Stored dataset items
#####

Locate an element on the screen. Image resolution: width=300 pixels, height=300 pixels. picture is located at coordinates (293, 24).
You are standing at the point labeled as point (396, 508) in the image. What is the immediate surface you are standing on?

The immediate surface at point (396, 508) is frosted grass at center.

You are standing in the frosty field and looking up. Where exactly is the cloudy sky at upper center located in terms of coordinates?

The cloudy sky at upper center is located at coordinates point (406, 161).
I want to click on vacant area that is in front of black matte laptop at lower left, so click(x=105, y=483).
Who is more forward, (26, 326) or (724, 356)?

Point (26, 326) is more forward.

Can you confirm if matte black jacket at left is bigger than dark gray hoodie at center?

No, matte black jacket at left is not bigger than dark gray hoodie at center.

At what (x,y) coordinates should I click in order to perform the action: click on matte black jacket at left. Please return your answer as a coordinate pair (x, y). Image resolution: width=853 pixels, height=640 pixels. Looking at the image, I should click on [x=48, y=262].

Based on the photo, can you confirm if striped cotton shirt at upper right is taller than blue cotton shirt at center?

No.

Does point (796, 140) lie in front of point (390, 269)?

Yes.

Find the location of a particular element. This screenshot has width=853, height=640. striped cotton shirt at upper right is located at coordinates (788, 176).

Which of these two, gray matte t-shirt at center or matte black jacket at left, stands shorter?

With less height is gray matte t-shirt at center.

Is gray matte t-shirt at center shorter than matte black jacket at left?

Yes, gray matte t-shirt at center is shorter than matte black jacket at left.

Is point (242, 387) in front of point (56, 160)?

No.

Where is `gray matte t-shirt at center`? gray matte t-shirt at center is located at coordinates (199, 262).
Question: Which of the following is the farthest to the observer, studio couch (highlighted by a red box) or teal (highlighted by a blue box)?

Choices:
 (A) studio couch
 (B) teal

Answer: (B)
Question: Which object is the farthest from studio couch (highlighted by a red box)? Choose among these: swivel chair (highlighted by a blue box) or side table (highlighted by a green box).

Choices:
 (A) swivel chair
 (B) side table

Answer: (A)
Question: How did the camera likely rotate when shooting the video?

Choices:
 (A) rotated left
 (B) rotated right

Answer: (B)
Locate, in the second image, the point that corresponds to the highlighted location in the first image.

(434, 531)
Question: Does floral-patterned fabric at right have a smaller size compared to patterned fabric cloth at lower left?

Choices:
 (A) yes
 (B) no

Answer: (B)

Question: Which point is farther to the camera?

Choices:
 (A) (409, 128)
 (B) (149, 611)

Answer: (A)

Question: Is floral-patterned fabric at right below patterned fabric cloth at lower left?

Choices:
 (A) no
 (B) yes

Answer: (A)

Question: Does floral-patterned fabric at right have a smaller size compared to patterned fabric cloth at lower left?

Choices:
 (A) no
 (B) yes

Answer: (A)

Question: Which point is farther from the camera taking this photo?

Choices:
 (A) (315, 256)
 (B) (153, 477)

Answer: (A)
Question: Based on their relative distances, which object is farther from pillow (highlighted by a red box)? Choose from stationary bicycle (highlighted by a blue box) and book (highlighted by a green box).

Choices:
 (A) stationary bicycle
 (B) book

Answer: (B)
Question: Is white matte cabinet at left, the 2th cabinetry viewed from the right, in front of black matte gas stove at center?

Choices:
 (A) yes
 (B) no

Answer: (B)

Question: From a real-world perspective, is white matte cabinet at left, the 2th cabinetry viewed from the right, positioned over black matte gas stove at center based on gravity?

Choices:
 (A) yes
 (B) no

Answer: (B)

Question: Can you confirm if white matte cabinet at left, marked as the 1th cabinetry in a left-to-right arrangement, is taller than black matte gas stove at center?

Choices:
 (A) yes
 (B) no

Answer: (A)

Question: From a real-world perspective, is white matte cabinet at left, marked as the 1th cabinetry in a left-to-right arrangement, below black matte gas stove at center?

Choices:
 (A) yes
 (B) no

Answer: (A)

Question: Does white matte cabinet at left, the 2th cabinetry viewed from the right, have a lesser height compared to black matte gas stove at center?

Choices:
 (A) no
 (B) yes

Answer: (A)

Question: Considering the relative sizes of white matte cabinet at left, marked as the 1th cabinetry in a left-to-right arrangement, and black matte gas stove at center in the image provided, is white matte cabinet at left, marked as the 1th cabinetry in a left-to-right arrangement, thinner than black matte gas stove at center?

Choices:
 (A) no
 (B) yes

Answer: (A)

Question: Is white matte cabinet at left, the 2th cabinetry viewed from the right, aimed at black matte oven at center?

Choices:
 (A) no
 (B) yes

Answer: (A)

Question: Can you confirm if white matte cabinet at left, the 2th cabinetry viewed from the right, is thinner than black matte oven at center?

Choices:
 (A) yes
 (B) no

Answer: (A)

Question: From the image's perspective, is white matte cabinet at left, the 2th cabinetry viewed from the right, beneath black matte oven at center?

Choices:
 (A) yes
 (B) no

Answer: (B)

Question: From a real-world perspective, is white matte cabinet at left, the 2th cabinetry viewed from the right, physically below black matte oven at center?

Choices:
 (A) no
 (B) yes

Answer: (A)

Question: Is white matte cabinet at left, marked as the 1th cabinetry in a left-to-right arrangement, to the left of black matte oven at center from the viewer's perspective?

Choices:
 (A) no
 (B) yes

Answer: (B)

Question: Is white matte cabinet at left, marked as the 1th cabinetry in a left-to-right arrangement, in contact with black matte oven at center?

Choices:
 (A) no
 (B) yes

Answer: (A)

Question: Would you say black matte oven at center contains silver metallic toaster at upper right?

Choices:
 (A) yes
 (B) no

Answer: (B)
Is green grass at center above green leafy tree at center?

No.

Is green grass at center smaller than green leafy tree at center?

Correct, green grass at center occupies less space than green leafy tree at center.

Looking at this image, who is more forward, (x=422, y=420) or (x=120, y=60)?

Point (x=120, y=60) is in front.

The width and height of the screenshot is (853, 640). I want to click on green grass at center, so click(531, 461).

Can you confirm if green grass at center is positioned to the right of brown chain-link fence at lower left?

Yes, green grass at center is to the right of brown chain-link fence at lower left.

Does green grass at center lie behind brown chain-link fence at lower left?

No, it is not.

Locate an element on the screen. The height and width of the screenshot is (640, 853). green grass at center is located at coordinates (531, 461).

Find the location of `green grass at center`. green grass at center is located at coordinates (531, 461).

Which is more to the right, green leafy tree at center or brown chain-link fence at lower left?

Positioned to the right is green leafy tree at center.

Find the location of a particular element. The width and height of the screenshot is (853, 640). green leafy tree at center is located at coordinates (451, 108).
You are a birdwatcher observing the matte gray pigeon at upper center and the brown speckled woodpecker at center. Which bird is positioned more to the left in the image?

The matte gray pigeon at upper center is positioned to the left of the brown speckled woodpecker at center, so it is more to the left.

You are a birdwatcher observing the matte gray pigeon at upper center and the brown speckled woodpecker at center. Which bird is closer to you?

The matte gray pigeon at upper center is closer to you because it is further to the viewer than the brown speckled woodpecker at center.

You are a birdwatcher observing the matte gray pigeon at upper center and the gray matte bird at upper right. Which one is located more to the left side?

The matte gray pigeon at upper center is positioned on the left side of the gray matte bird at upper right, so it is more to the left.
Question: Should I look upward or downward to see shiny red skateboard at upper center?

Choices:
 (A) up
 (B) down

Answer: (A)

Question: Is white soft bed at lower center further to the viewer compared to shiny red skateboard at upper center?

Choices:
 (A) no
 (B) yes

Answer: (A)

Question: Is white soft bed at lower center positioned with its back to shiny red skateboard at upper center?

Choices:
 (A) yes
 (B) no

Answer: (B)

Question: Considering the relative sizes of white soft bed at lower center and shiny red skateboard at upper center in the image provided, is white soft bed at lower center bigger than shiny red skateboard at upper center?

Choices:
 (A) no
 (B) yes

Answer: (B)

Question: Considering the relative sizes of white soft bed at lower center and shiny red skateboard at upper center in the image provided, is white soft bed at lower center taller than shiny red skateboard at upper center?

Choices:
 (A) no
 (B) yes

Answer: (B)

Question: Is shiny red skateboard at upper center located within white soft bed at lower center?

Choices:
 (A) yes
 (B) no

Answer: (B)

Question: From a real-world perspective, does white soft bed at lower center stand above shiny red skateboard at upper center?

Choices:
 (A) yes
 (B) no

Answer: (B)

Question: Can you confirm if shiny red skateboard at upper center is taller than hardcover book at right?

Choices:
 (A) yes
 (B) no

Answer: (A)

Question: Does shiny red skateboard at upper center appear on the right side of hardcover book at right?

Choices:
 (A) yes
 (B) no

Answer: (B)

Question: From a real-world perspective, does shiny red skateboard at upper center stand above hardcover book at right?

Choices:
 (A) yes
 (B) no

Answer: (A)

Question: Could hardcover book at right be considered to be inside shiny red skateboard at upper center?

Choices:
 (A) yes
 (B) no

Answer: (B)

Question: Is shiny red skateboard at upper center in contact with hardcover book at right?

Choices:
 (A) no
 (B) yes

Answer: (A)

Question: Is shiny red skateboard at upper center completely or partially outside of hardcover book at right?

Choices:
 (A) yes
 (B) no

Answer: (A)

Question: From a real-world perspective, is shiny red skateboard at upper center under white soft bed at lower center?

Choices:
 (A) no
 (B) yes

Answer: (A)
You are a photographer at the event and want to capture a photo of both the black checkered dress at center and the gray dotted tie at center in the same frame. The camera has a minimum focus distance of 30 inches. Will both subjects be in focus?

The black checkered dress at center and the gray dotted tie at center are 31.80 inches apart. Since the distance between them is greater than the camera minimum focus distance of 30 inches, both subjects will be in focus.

#####

## Your task
Retype everything from the start of the records down to the line containing "At what (x,y)", keeping each line exactly as it appears.

## Result of the task
Locate an element on the screen. Image resolution: width=300 pixels, height=300 pixels. picture is located at coordinates (293, 24).
You are standing at the point labeled as point (396, 508) in the image. What is the immediate surface you are standing on?

The immediate surface at point (396, 508) is frosted grass at center.

You are standing in the frosty field and looking up. Where exactly is the cloudy sky at upper center located in terms of coordinates?

The cloudy sky at upper center is located at coordinates point (406, 161).
I want to click on vacant area that is in front of black matte laptop at lower left, so click(x=105, y=483).
Who is more forward, (26, 326) or (724, 356)?

Point (26, 326) is more forward.

Can you confirm if matte black jacket at left is bigger than dark gray hoodie at center?

No, matte black jacket at left is not bigger than dark gray hoodie at center.

At what (x,y) coordinates should I click in order to perform the action: click on matte black jacket at left. Please return your answer as a coordinate pair (x, y). Image resolution: width=853 pixels, height=640 pixels. Looking at the image, I should click on [x=48, y=262].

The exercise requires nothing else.